• Goal of the exercise: Your copy of the listing should match it exactly, only without pictures.

• Data to process:
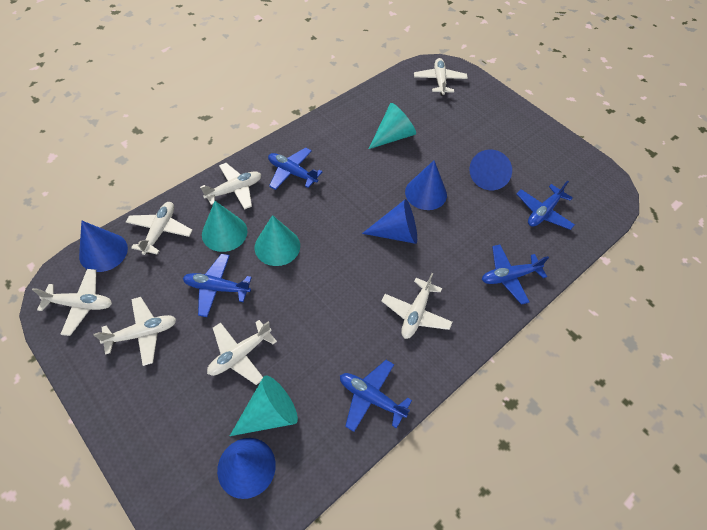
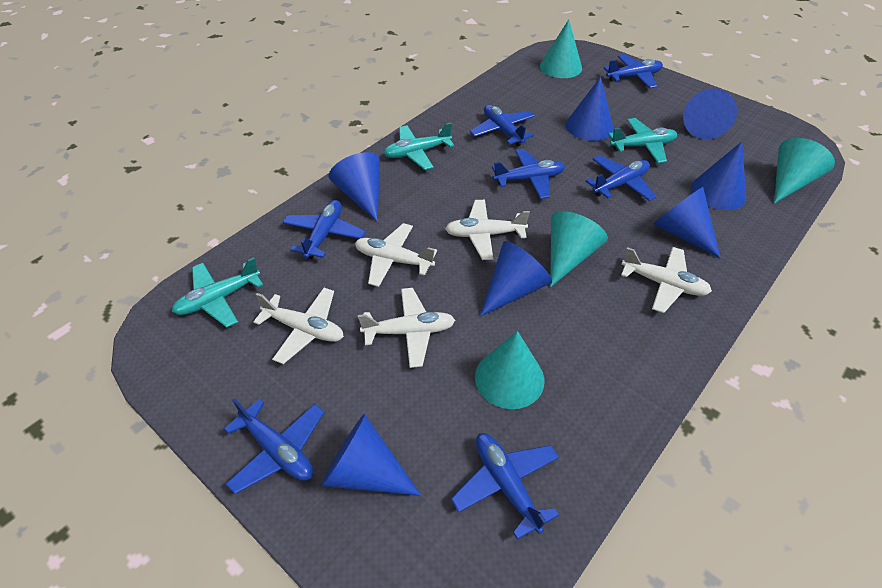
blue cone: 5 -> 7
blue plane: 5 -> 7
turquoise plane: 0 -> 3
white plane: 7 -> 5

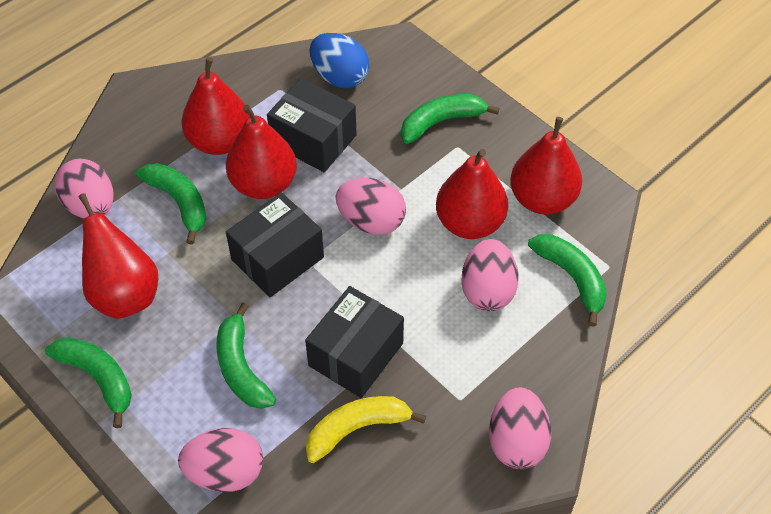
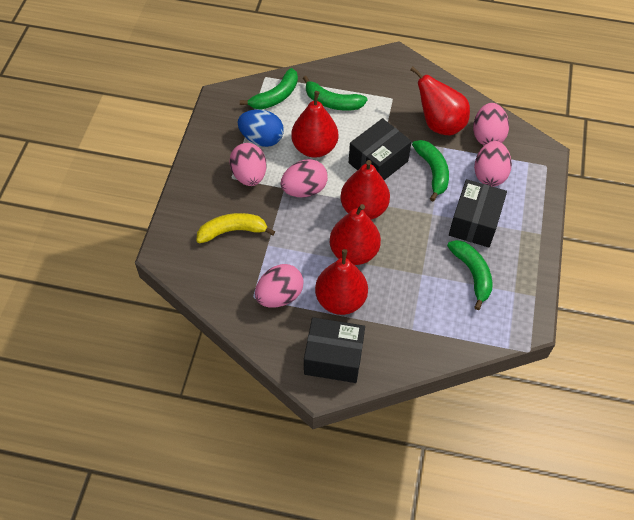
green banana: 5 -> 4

• Result of the task:
blue cone: 5 -> 7
blue plane: 5 -> 7
turquoise plane: 0 -> 3
white plane: 7 -> 5

green banana: 5 -> 4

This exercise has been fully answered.